[TASK ITEM]:
From the records below, copy out exactly the lines from the one containing "BAT202: 3V (plus" to the one containing "C202: 470nF (GND, VRAW) -> none", both included. Add nothing else.

[RECORDS SUPPLIED]:

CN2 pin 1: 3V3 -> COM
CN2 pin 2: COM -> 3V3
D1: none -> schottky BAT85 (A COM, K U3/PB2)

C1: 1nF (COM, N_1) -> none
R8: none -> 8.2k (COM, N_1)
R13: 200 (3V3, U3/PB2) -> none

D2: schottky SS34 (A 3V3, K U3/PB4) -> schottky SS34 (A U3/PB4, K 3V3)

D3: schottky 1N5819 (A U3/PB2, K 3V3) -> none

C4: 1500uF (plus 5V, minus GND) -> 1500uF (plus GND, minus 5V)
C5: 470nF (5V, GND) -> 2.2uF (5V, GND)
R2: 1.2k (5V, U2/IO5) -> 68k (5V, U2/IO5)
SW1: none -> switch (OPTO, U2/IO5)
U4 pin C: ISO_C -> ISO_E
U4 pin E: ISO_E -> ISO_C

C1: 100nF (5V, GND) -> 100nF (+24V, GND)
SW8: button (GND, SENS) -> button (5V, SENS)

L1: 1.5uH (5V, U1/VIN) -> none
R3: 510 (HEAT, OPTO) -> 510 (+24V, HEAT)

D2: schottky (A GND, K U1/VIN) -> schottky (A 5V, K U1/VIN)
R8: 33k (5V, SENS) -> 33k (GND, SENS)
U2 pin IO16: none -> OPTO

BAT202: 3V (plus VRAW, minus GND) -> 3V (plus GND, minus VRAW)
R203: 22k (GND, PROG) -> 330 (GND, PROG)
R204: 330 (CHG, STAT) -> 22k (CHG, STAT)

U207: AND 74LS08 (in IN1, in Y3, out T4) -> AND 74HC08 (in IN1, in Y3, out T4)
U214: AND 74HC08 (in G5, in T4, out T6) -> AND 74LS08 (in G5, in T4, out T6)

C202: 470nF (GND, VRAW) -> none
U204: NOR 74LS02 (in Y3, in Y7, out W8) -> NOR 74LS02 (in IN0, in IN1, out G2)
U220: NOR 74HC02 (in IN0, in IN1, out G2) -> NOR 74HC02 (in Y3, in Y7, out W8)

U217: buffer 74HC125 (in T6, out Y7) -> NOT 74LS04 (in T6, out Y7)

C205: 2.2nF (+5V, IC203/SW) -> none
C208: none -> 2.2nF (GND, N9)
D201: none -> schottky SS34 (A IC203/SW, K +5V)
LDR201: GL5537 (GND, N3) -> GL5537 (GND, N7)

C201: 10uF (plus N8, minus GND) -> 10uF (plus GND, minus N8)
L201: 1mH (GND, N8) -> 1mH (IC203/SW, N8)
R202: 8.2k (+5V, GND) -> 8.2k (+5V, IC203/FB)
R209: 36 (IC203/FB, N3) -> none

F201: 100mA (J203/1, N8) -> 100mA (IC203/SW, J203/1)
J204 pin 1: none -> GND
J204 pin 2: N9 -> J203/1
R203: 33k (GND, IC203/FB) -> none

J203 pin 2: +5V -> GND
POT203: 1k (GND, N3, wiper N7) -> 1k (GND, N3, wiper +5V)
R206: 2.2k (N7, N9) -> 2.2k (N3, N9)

[WORKED SOLUTION]:
BAT202: 3V (plus VRAW, minus GND) -> 3V (plus GND, minus VRAW)
R203: 22k (GND, PROG) -> 330 (GND, PROG)
R204: 330 (CHG, STAT) -> 22k (CHG, STAT)

U207: AND 74LS08 (in IN1, in Y3, out T4) -> AND 74HC08 (in IN1, in Y3, out T4)
U214: AND 74HC08 (in G5, in T4, out T6) -> AND 74LS08 (in G5, in T4, out T6)

C202: 470nF (GND, VRAW) -> none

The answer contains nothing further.